═══ Given data

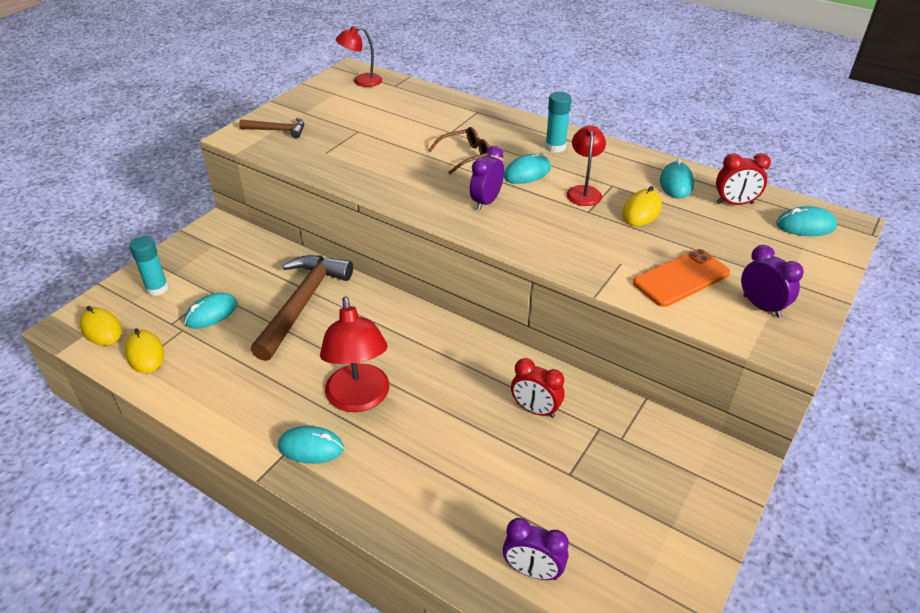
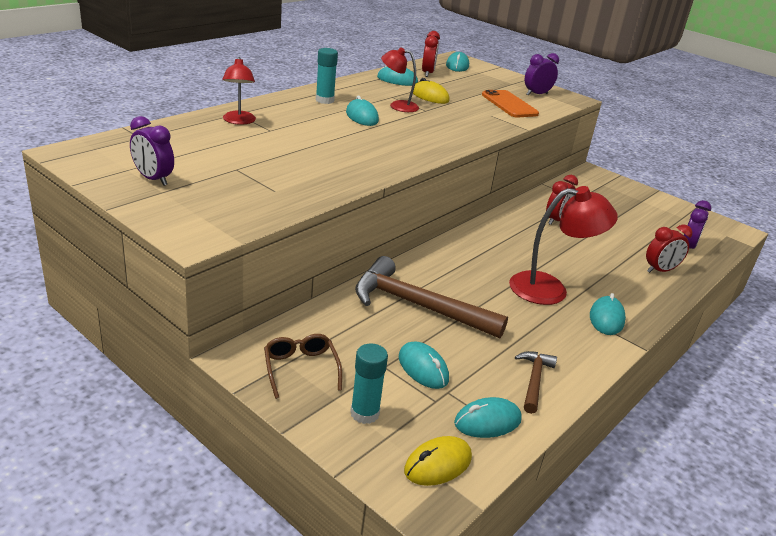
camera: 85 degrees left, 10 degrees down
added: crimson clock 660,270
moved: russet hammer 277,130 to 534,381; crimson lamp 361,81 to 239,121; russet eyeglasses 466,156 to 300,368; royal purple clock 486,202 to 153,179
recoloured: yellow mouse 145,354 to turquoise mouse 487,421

══════

→ Required action
Output the lines above in full and exactly. Leave out every picture.

→ Your response
camera: 85 degrees left, 10 degrees down
added: crimson clock 660,270
moved: russet hammer 277,130 to 534,381; crimson lamp 361,81 to 239,121; russet eyeglasses 466,156 to 300,368; royal purple clock 486,202 to 153,179
recoloured: yellow mouse 145,354 to turquoise mouse 487,421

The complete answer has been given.